◆ Your task: Keep the pictures out of the copy and print all the entries below exactly.

╭──

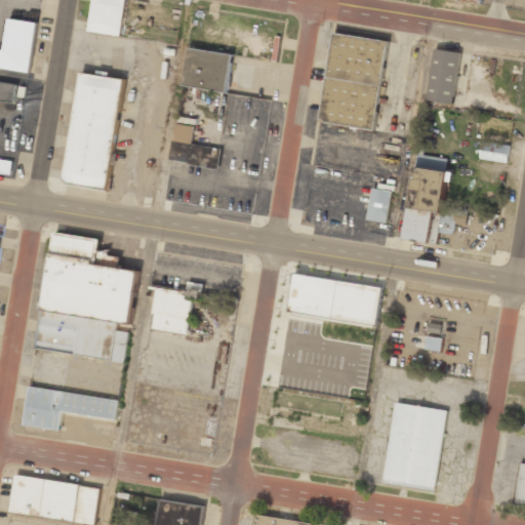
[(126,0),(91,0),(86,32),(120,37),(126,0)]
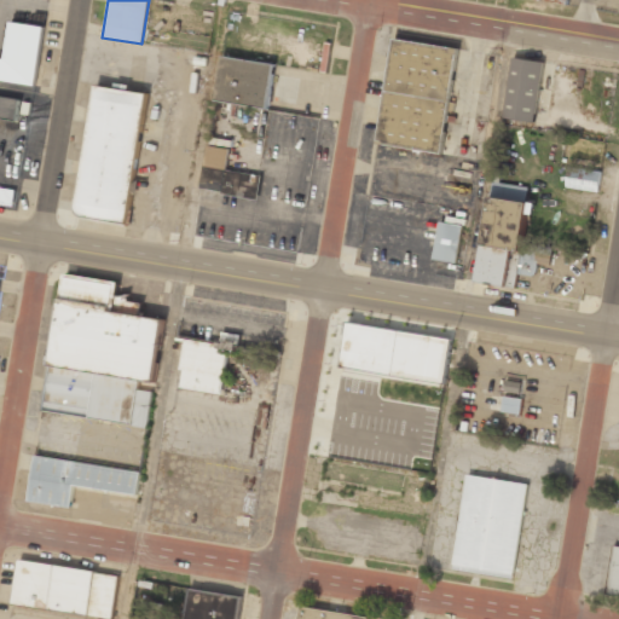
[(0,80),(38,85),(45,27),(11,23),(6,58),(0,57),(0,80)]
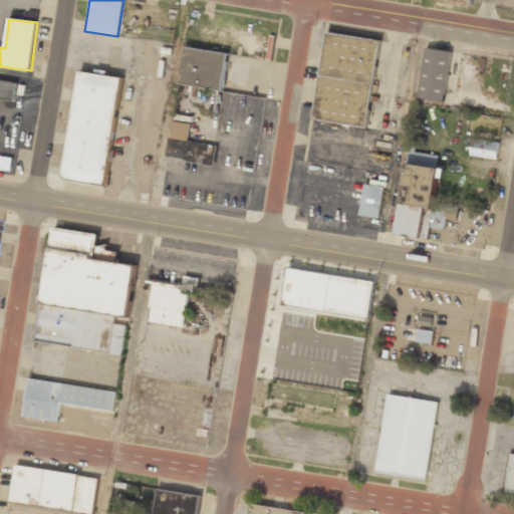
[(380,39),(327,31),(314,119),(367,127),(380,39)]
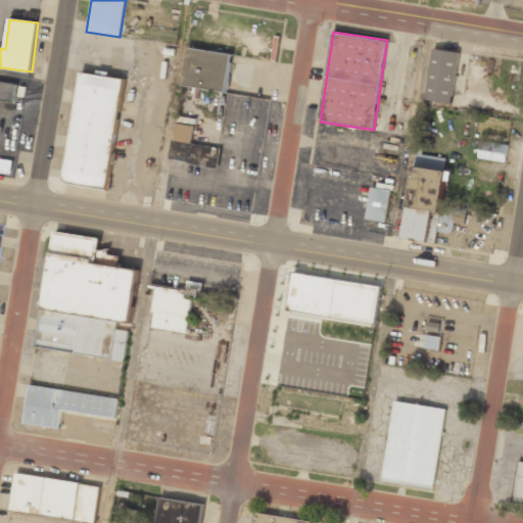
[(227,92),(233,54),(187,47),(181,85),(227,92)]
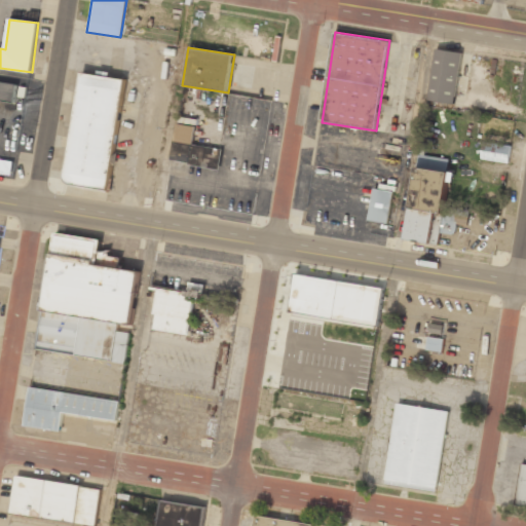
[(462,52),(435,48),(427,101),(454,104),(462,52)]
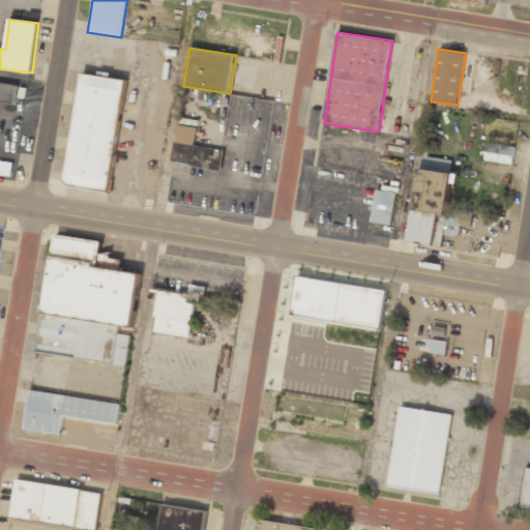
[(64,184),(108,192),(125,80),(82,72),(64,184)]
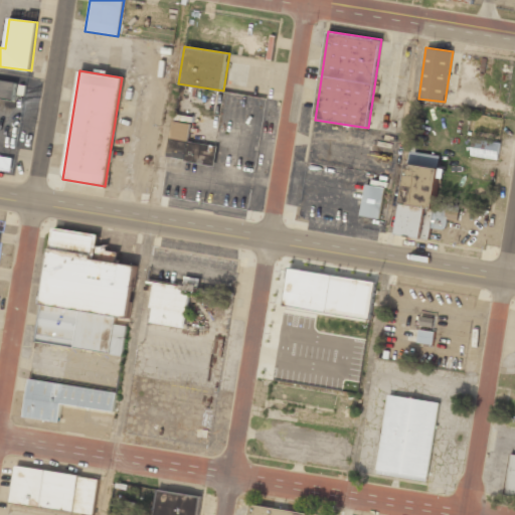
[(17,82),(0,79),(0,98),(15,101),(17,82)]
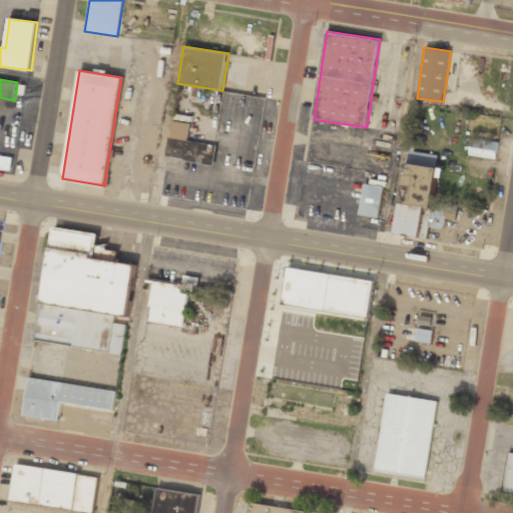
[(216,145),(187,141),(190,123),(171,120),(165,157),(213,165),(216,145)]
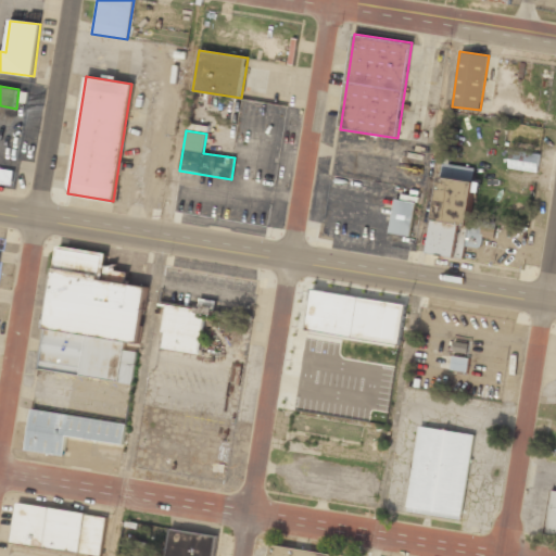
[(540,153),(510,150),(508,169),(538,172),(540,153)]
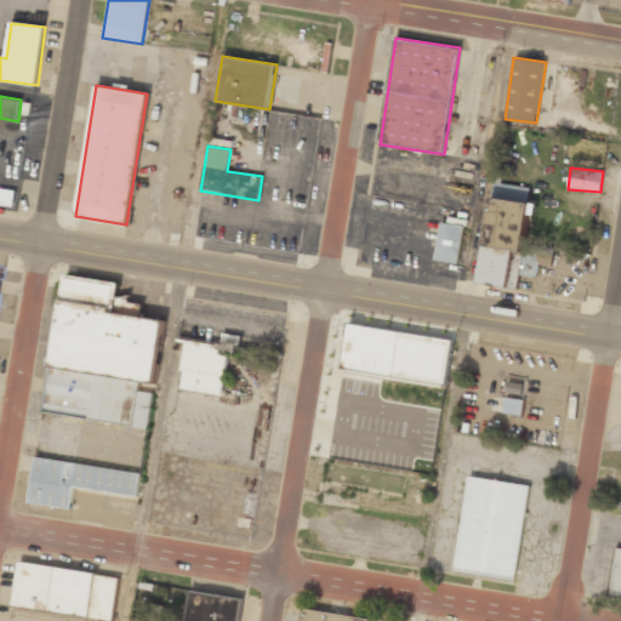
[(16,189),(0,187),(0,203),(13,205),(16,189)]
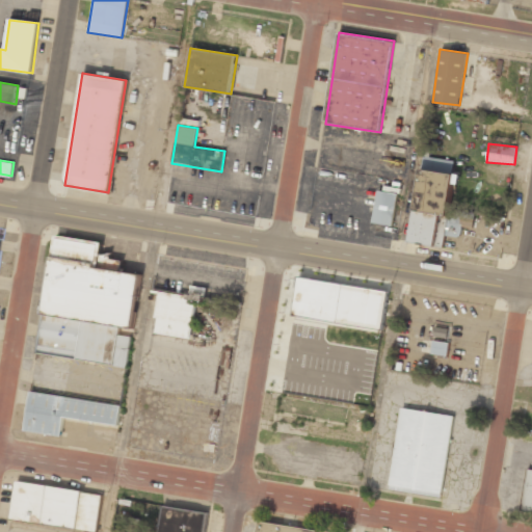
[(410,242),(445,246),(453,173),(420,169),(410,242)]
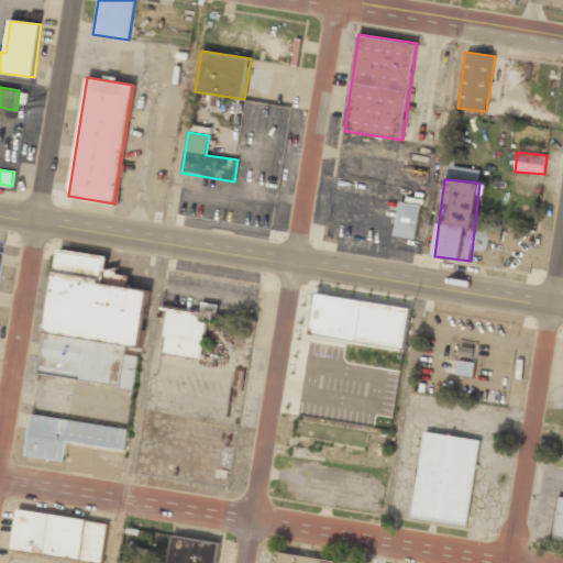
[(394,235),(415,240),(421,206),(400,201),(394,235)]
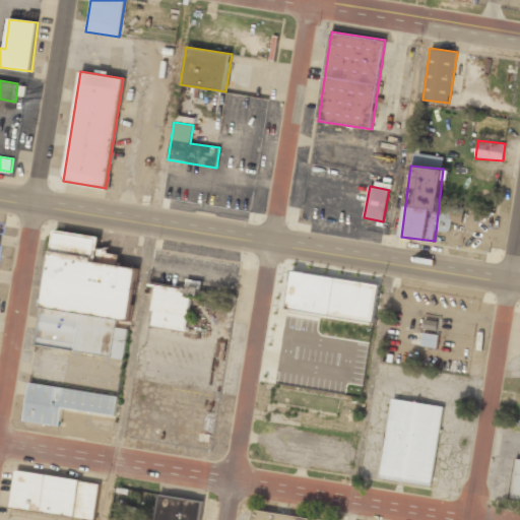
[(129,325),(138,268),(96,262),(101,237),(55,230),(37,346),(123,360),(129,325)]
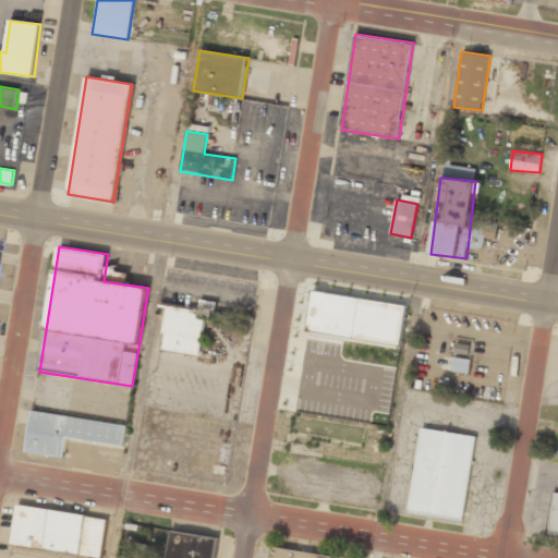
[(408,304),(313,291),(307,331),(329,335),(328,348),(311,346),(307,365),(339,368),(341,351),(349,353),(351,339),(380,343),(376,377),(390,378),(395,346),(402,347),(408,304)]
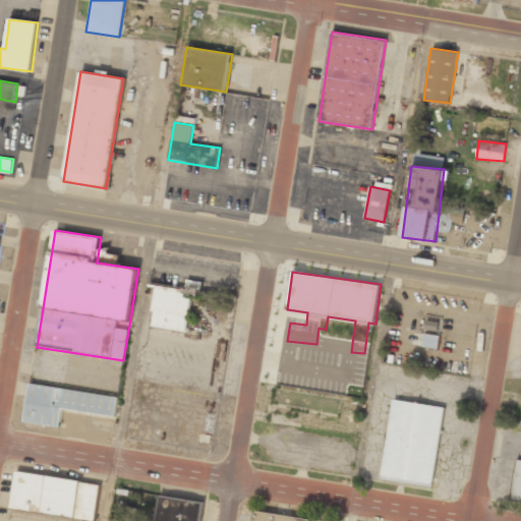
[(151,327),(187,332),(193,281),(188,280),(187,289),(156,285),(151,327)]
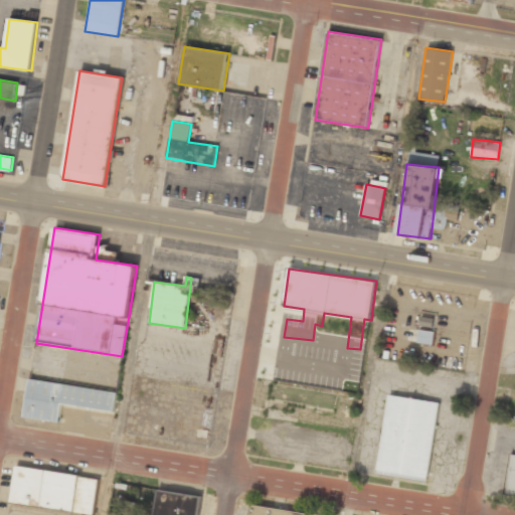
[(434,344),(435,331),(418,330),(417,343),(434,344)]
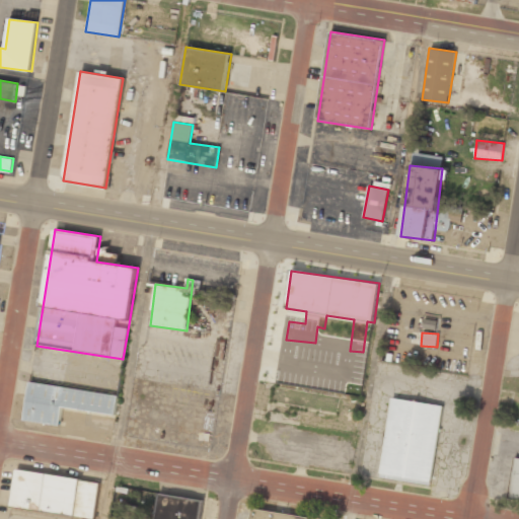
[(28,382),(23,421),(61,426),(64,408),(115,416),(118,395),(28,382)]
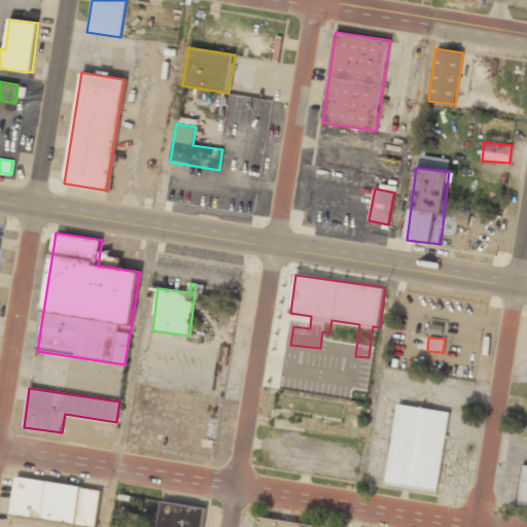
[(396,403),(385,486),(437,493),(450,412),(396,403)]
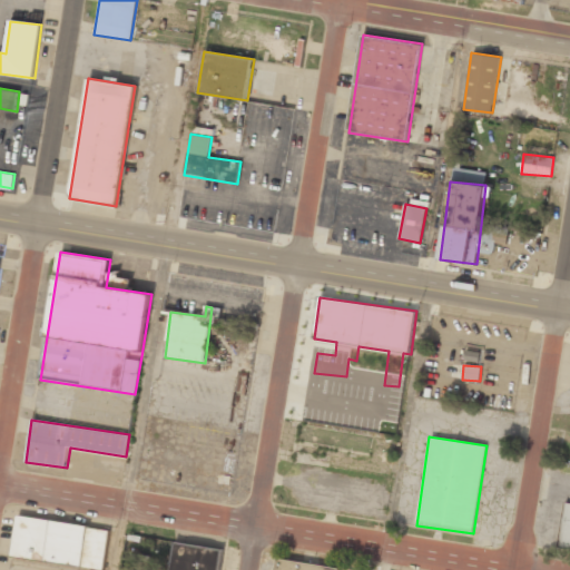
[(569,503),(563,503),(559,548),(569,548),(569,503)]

╰──

◆ Written response:
[(126,0),(91,0),(86,32),(120,37),(126,0)]
[(0,80),(38,85),(45,27),(11,23),(6,58),(0,57),(0,80)]
[(380,39),(327,31),(314,119),(367,127),(380,39)]
[(227,92),(233,54),(187,47),(181,85),(227,92)]
[(462,52),(435,48),(427,101),(454,104),(462,52)]
[(64,184),(108,192),(125,80),(82,72),(64,184)]
[(17,82),(0,79),(0,98),(15,101),(17,82)]
[(216,145),(187,141),(190,123),(171,120),(165,157),(213,165),(216,145)]
[(540,153),(510,150),(508,169),(538,172),(540,153)]
[(16,189),(0,187),(0,203),(13,205),(16,189)]
[(410,242),(445,246),(453,173),(420,169),(410,242)]
[(394,235),(415,240),(421,206),(400,201),(394,235)]
[(129,325),(138,268),(96,262),(101,237),(55,230),(37,346),(123,360),(129,325)]
[(408,304),(313,291),(307,331),(329,335),(328,348),(311,346),(307,365),(339,368),(341,351),(349,353),(351,339),(380,343),(376,377),(390,378),(395,346),(402,347),(408,304)]
[(151,327),(187,332),(193,281),(188,280),(187,289),(156,285),(151,327)]
[(434,344),(435,331),(418,330),(417,343),(434,344)]
[(28,382),(23,421),(61,426),(64,408),(115,416),(118,395),(28,382)]
[(396,403),(385,486),(437,493),(450,412),(396,403)]
[(569,503),(563,503),(559,548),(569,548),(569,503)]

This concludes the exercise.